- Exercise aim: Only these lines should appear, exactly: the one containing "yellow brick I1 level 1 -> none" and every line after it through the end of the material below.

══ Provided material ══

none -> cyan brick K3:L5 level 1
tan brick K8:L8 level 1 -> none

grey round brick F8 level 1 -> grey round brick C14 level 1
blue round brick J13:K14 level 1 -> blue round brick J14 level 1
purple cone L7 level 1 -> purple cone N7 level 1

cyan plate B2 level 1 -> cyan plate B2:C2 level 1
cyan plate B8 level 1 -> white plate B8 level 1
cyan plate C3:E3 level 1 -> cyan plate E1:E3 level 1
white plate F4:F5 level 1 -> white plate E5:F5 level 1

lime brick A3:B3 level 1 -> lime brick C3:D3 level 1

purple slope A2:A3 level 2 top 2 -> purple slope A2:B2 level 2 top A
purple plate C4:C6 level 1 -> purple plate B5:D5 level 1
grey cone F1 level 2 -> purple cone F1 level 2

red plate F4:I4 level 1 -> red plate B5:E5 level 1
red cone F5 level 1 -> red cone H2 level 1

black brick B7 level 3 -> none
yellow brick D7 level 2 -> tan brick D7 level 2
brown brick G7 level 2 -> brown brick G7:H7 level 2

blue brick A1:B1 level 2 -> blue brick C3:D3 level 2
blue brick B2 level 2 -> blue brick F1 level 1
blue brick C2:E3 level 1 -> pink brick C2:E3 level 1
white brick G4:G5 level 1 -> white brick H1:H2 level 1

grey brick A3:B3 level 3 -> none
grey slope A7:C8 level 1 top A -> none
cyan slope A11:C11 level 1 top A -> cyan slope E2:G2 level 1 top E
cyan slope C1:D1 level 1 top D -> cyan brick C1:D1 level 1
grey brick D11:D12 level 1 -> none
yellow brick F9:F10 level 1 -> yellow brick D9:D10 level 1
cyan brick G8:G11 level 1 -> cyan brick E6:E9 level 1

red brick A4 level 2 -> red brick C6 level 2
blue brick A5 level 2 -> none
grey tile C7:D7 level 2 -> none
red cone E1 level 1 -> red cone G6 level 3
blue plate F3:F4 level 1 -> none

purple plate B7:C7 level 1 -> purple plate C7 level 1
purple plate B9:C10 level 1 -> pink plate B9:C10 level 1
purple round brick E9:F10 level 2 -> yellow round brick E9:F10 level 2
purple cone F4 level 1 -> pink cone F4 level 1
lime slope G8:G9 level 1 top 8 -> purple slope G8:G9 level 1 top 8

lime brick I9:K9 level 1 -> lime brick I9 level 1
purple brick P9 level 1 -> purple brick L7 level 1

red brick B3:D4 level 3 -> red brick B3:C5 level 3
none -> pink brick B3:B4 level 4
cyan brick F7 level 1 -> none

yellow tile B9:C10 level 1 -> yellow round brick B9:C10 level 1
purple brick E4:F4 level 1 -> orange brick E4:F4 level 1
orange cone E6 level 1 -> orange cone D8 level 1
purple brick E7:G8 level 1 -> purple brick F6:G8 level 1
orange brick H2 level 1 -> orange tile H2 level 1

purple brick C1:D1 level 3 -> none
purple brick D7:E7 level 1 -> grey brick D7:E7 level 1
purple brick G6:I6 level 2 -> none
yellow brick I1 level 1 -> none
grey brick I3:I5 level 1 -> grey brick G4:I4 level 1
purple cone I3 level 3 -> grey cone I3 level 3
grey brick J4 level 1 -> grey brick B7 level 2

═══

- Your solution:
yellow brick I1 level 1 -> none
grey brick I3:I5 level 1 -> grey brick G4:I4 level 1
purple cone I3 level 3 -> grey cone I3 level 3
grey brick J4 level 1 -> grey brick B7 level 2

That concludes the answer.